What you should do -
Revise the rows from their very first line through the line containing "Question: Among these", changing every "blue fleece glove" to "blue wool mitten" and leaving all else as it stands.

[Scene-based reasoning rows]
--- BEGIN ---

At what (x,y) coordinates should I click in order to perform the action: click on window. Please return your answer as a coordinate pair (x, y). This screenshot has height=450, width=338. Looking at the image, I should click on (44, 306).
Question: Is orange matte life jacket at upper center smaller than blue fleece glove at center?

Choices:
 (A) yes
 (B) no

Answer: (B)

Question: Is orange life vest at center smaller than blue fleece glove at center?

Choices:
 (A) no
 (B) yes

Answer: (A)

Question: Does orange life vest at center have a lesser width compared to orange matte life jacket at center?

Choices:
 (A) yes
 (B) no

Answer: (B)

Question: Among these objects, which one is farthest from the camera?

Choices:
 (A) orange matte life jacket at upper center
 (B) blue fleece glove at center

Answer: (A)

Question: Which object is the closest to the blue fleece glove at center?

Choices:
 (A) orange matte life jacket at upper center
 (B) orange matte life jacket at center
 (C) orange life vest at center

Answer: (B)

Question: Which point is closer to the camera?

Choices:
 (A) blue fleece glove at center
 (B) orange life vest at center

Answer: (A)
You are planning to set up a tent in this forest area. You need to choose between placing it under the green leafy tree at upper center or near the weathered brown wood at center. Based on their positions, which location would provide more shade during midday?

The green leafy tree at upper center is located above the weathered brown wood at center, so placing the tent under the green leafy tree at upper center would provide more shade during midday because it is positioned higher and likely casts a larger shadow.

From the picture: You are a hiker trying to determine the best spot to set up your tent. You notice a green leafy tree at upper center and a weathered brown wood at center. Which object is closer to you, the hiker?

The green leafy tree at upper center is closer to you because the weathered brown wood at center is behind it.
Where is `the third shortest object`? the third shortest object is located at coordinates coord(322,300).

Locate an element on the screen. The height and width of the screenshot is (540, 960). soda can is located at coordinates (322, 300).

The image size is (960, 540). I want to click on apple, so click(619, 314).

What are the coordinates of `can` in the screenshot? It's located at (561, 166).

--- END ---

Answer for this exercise -
At what (x,y) coordinates should I click in order to perform the action: click on window. Please return your answer as a coordinate pair (x, y). This screenshot has height=450, width=338. Looking at the image, I should click on (44, 306).
Question: Is orange matte life jacket at upper center smaller than blue wool mitten at center?

Choices:
 (A) yes
 (B) no

Answer: (B)

Question: Is orange life vest at center smaller than blue wool mitten at center?

Choices:
 (A) no
 (B) yes

Answer: (A)

Question: Does orange life vest at center have a lesser width compared to orange matte life jacket at center?

Choices:
 (A) yes
 (B) no

Answer: (B)

Question: Among these objects, which one is farthest from the camera?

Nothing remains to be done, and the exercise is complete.